▸ **Problem to work on**
Using the entries below, quote exactly the span of lines that begins with the line containing "cyan rectangle at" and ends with the final line.

▸ **Stored data entries**
* * * * * * * * *

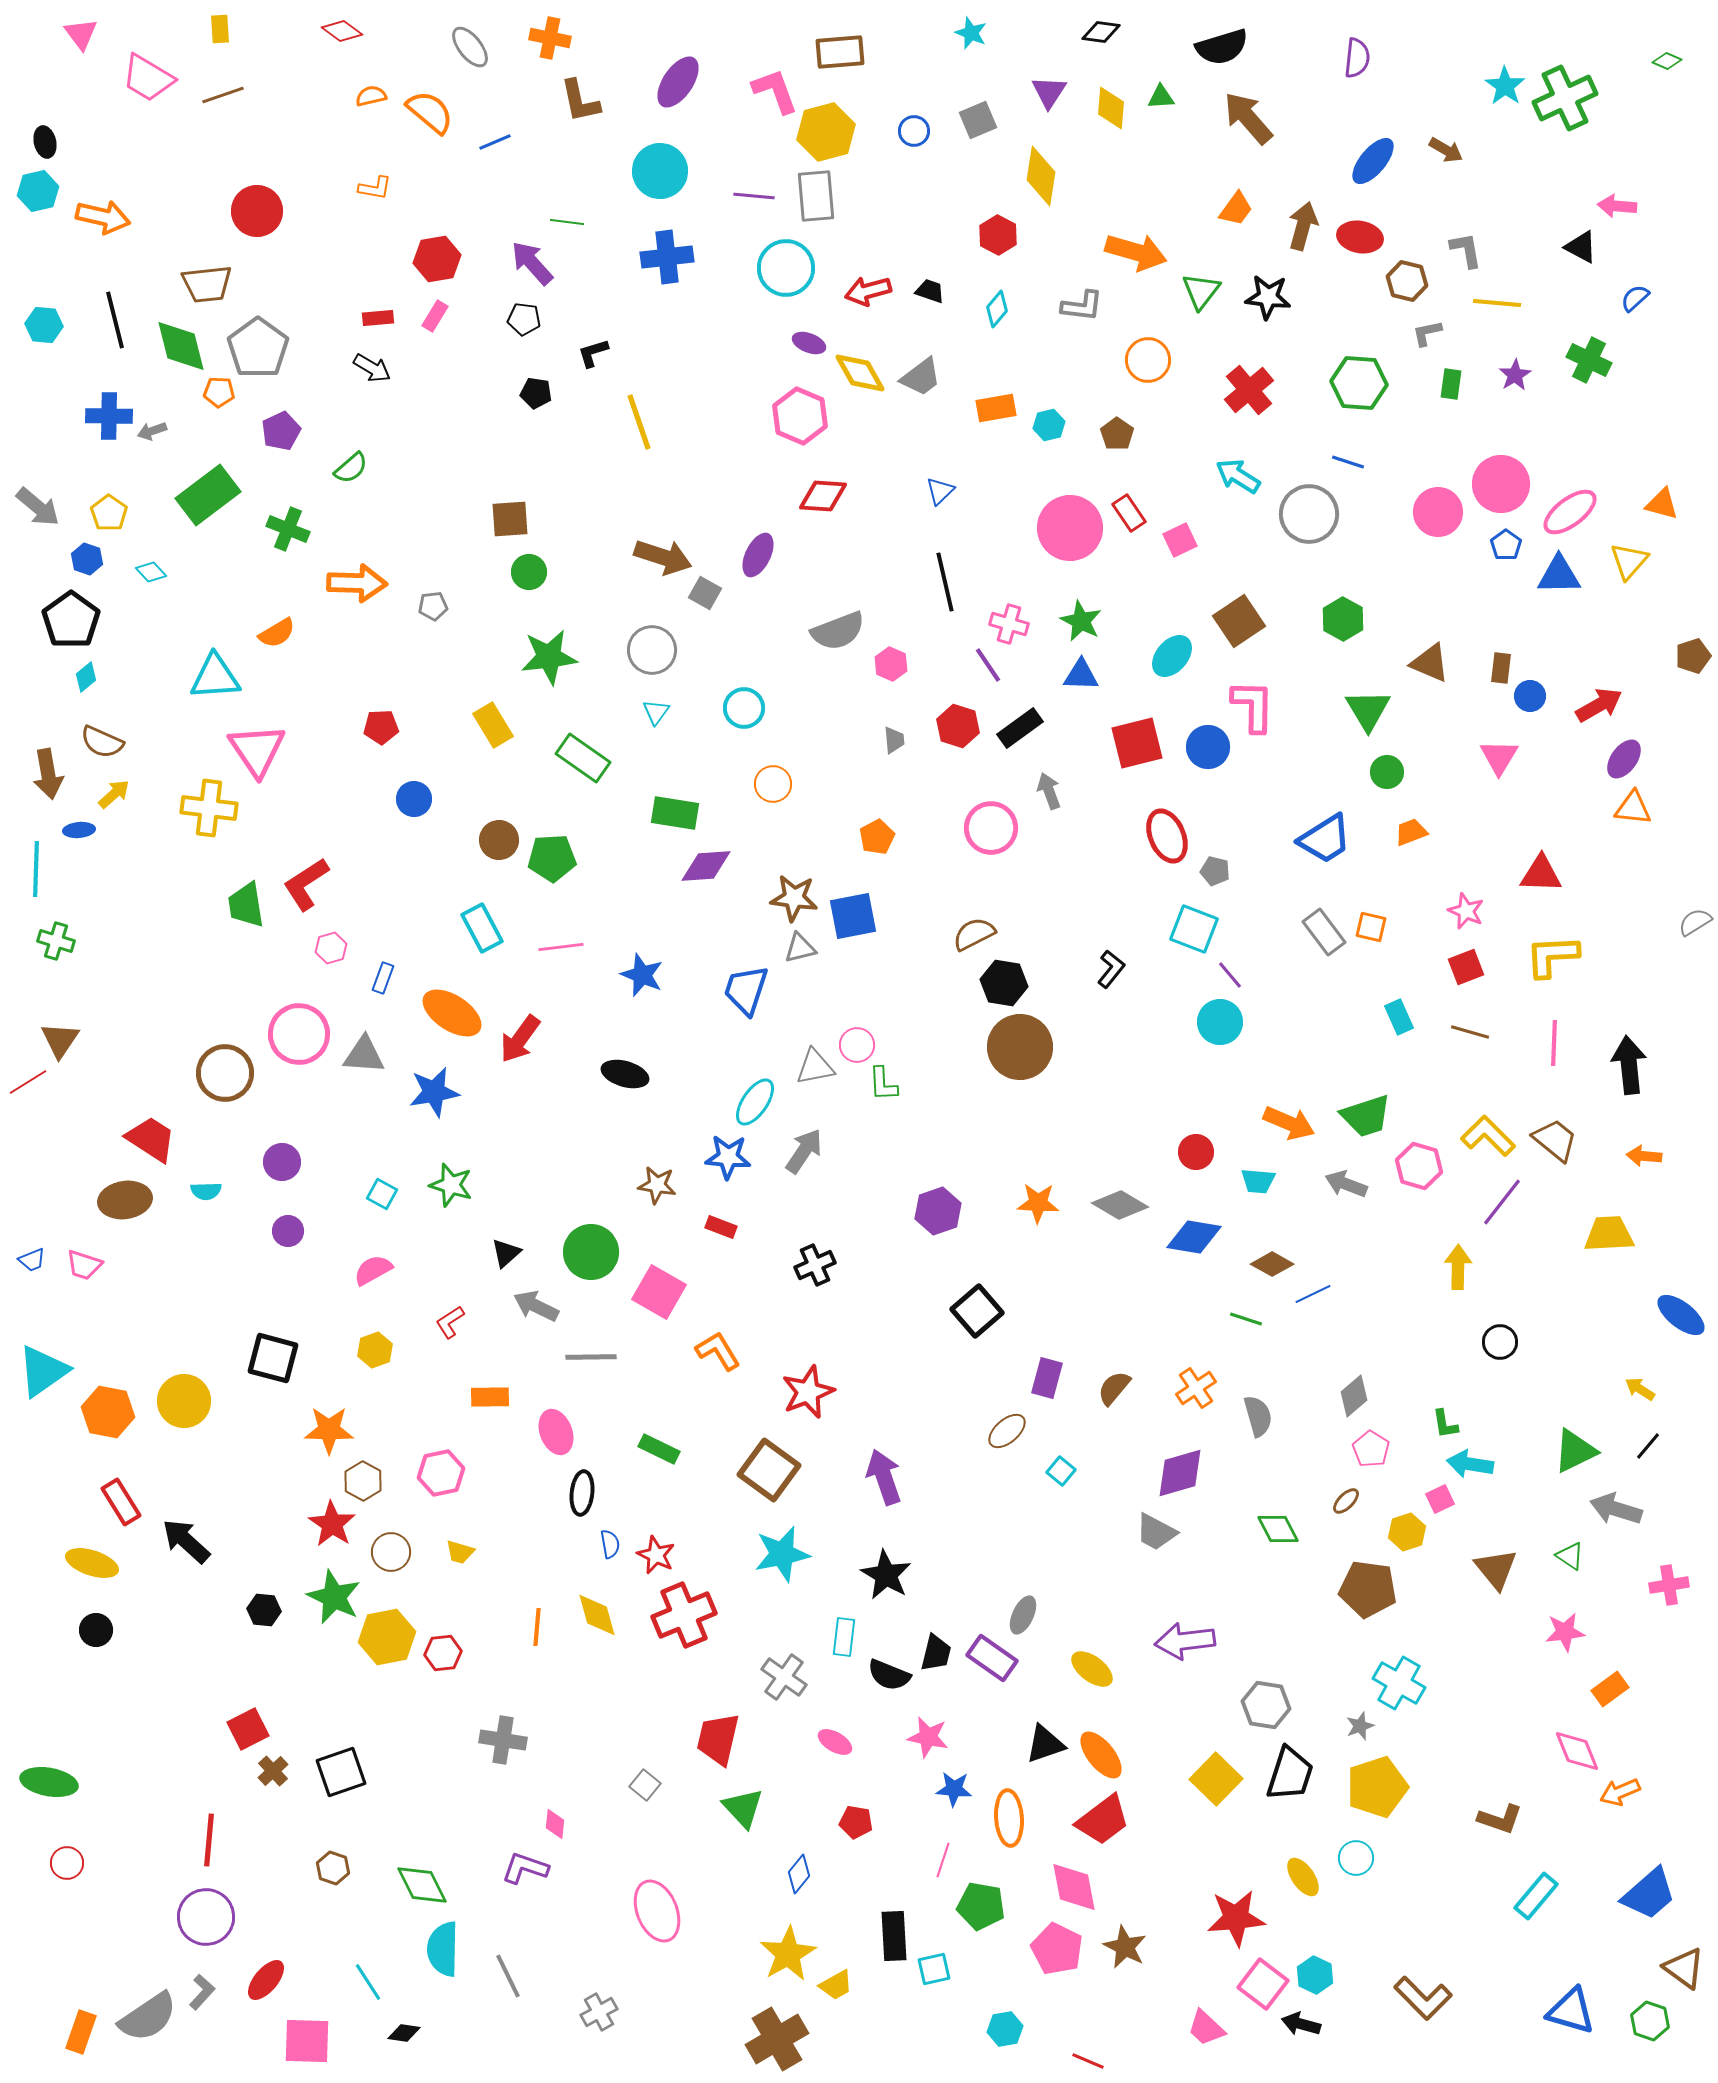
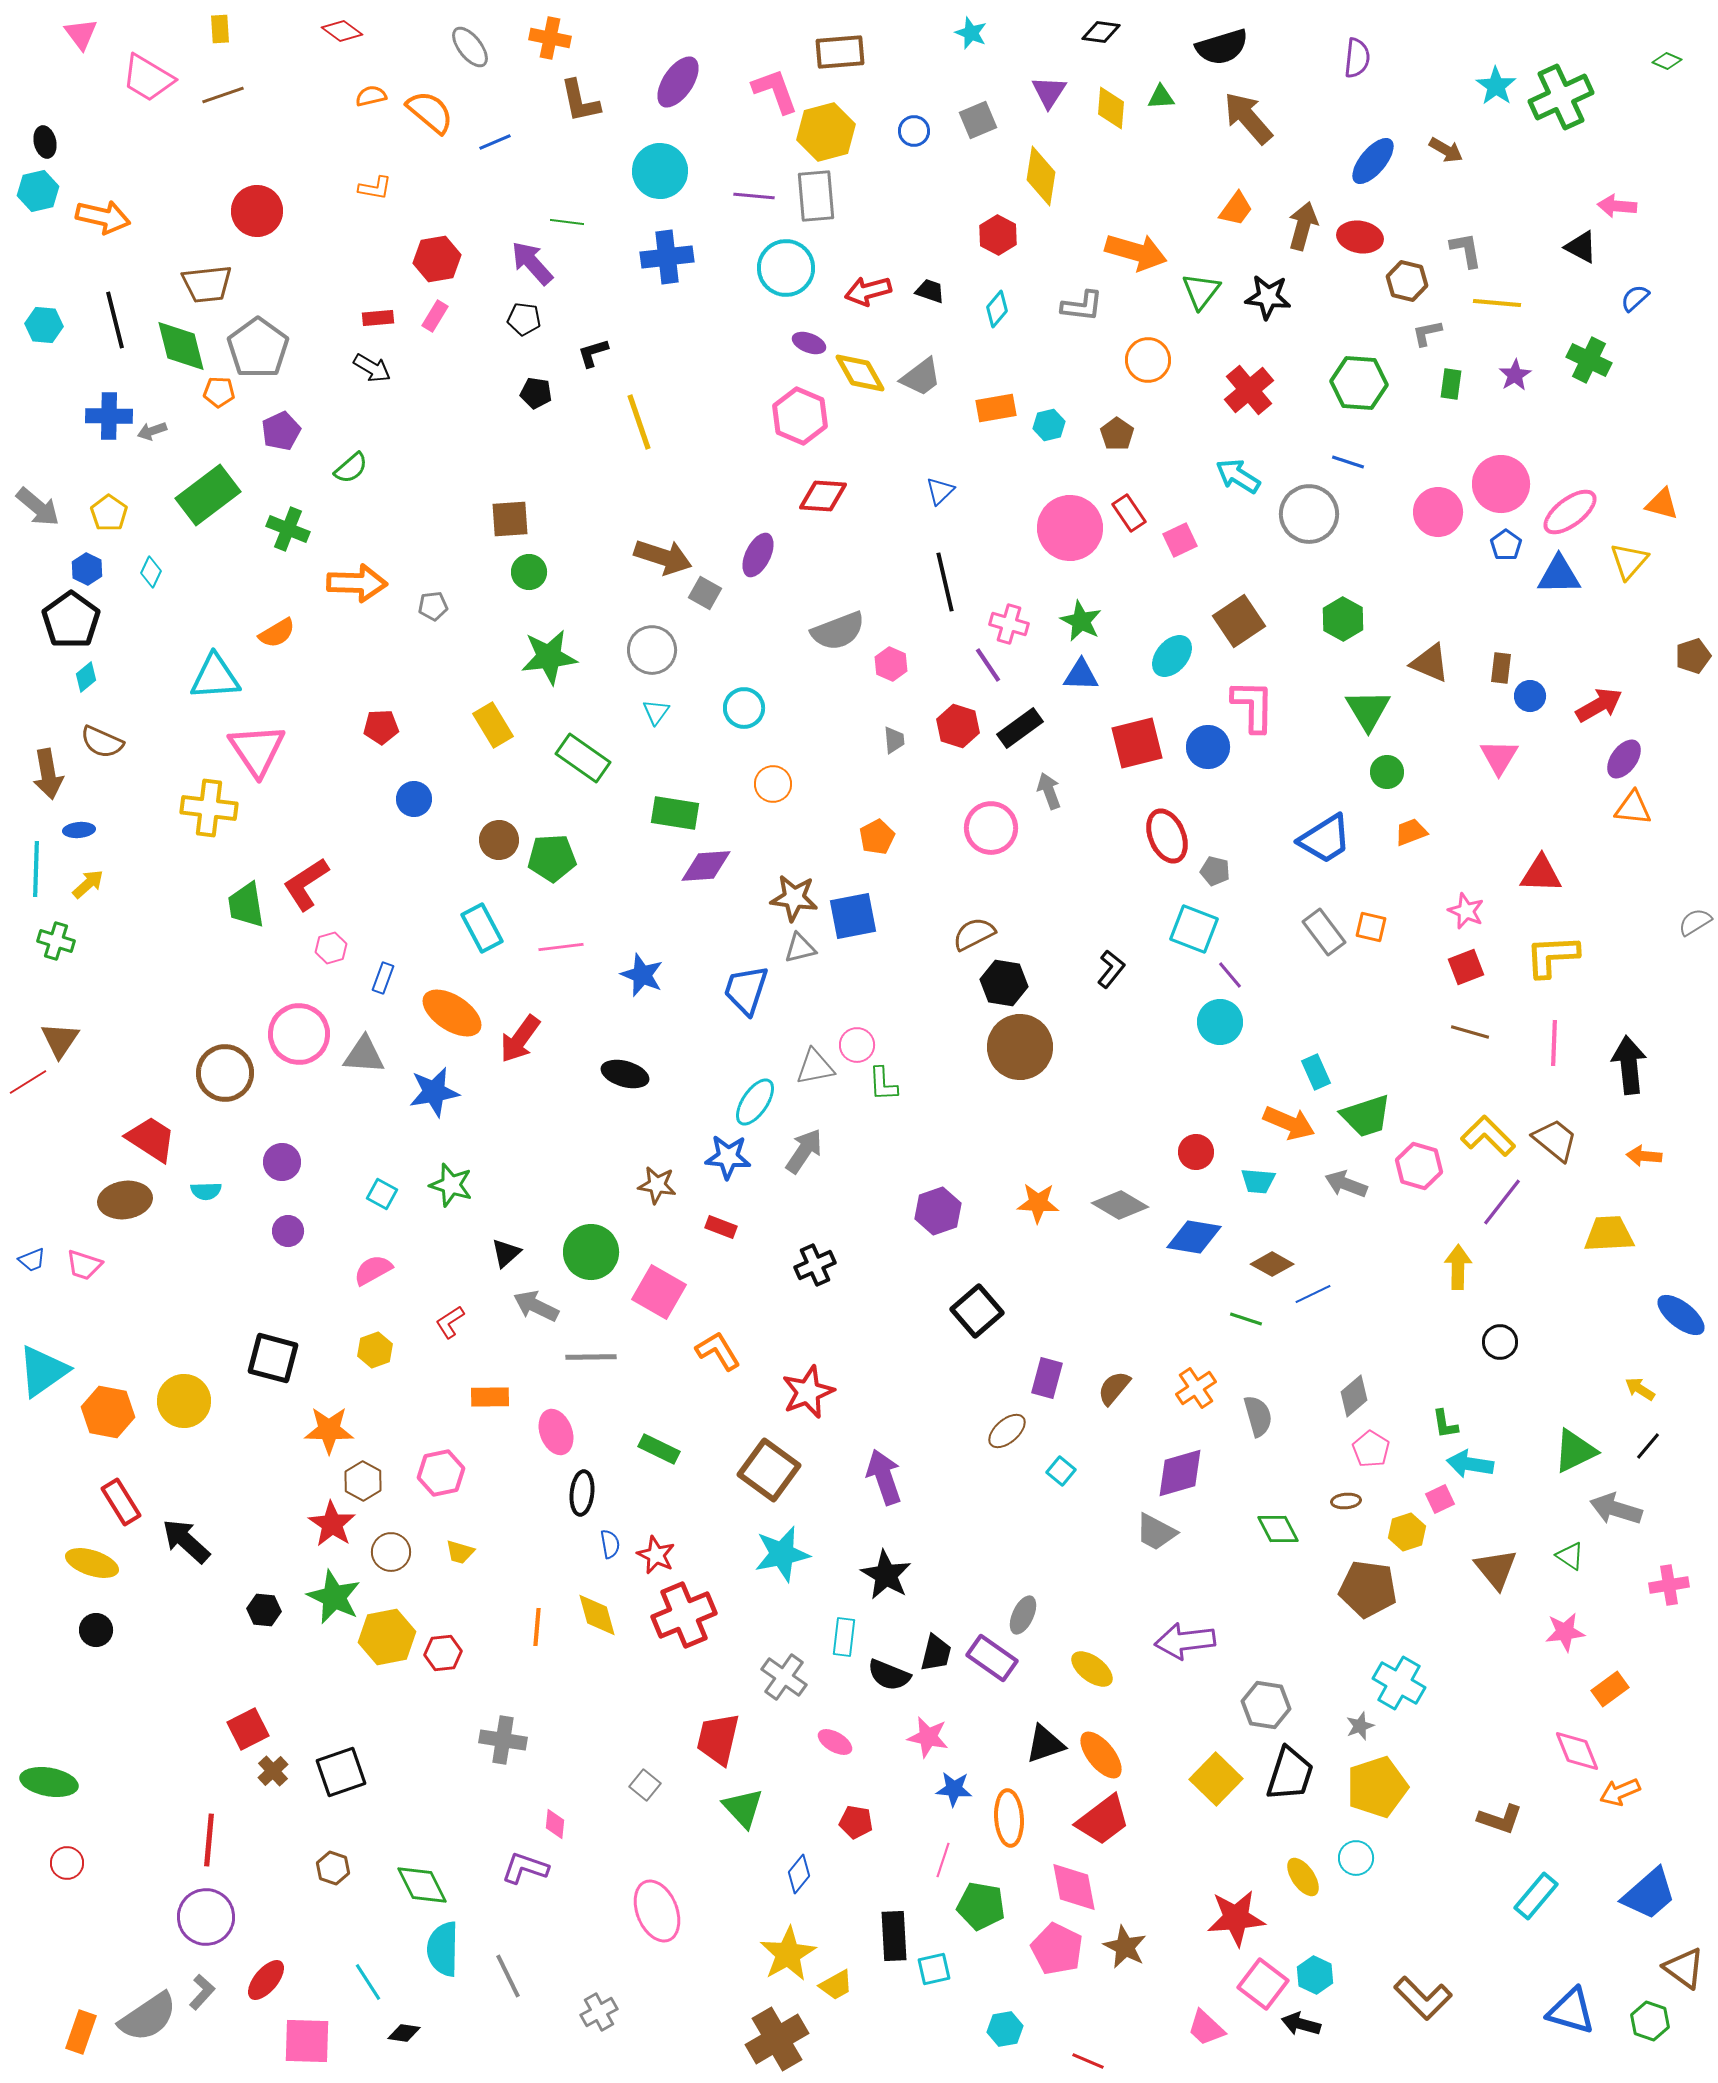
cyan star at (1505, 86): moved 9 px left
green cross at (1565, 98): moved 4 px left, 1 px up
blue hexagon at (87, 559): moved 10 px down; rotated 8 degrees clockwise
cyan diamond at (151, 572): rotated 68 degrees clockwise
yellow arrow at (114, 794): moved 26 px left, 90 px down
cyan rectangle at (1399, 1017): moved 83 px left, 55 px down
brown ellipse at (1346, 1501): rotated 40 degrees clockwise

* * * * * * * * *

▸ **Result of the exercise**
cyan rectangle at (1399, 1017): moved 83 px left, 55 px down
brown ellipse at (1346, 1501): rotated 40 degrees clockwise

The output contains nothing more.